Challenge: In the data below, replace every occurrence of "gold metallic hammer" with "bronze metallic hammer" and change nothing else. Reproduce the full data with that substitution, leaving out the pictures.
##### Record excerpts #####
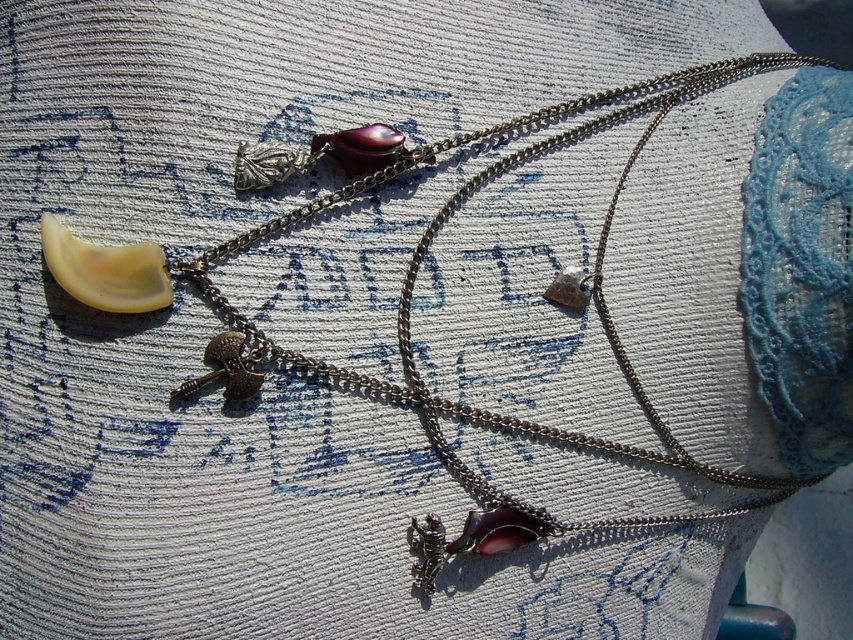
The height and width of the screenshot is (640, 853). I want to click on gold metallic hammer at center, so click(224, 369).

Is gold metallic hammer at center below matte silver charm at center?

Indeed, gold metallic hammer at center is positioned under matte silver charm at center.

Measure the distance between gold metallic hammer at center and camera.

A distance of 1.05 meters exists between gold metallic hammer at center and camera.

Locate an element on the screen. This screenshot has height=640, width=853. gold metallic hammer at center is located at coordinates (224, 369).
#####
Task response:
The height and width of the screenshot is (640, 853). I want to click on bronze metallic hammer at center, so click(224, 369).

Is bronze metallic hammer at center below matte silver charm at center?

Indeed, bronze metallic hammer at center is positioned under matte silver charm at center.

Measure the distance between bronze metallic hammer at center and camera.

A distance of 1.05 meters exists between bronze metallic hammer at center and camera.

Locate an element on the screen. This screenshot has height=640, width=853. bronze metallic hammer at center is located at coordinates (224, 369).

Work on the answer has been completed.